- [What is expected]: Looking through the records below, please work out how many lines contain "LAMP". Give only that number.

____ Exercise inputs

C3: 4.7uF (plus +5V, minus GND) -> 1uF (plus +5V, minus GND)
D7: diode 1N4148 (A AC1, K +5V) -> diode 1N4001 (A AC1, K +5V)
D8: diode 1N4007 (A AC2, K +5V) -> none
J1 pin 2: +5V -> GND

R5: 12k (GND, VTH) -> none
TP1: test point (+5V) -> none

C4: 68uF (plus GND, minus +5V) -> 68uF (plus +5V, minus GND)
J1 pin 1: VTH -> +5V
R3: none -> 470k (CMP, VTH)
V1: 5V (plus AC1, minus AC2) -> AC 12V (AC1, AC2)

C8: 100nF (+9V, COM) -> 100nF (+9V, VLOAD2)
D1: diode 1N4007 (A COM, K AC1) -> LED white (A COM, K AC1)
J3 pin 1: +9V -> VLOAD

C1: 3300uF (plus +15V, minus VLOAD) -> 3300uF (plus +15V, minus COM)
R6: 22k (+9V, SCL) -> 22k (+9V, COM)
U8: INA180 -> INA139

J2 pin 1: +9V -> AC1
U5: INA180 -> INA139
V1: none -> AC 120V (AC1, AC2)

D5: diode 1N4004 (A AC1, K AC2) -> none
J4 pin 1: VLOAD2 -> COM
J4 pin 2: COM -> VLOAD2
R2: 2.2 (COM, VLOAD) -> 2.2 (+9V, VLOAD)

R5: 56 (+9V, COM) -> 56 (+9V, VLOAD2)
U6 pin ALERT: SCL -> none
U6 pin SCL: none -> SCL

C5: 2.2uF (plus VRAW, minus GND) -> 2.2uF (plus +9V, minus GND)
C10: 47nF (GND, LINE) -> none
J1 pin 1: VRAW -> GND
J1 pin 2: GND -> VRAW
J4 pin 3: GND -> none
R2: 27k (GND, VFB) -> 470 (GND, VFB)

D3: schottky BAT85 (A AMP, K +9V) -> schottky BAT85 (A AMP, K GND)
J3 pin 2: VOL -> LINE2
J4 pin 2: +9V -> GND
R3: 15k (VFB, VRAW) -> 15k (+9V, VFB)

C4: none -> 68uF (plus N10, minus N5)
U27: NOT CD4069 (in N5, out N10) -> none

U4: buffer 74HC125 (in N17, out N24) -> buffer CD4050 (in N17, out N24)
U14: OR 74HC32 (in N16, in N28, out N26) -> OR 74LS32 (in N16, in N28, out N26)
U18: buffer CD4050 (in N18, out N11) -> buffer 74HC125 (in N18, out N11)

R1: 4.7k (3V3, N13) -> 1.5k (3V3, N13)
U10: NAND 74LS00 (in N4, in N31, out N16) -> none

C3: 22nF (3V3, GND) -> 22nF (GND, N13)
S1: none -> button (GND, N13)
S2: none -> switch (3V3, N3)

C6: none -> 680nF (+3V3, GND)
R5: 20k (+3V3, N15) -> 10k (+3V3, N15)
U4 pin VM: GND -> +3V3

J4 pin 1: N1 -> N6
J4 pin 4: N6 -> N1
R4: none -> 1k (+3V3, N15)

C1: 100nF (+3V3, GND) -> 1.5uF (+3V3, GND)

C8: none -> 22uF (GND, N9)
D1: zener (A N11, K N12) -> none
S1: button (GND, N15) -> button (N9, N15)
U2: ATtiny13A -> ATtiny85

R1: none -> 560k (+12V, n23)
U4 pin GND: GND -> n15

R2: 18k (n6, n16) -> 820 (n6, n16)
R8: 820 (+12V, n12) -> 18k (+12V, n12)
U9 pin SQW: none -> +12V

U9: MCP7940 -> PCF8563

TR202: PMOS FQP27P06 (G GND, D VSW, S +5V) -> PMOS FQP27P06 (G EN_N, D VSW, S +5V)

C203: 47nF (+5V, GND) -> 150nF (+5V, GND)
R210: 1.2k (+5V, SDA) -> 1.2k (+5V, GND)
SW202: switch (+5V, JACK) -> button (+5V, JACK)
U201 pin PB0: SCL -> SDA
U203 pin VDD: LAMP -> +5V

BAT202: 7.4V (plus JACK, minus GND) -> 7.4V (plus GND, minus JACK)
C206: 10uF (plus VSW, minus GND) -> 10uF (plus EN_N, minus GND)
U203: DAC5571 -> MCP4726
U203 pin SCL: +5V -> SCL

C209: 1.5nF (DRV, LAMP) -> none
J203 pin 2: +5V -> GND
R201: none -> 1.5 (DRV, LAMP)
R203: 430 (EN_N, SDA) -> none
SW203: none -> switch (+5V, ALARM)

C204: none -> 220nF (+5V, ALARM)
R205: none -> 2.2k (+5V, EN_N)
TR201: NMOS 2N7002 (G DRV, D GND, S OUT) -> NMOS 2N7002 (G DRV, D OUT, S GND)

________

- [Result of the exercise]: 3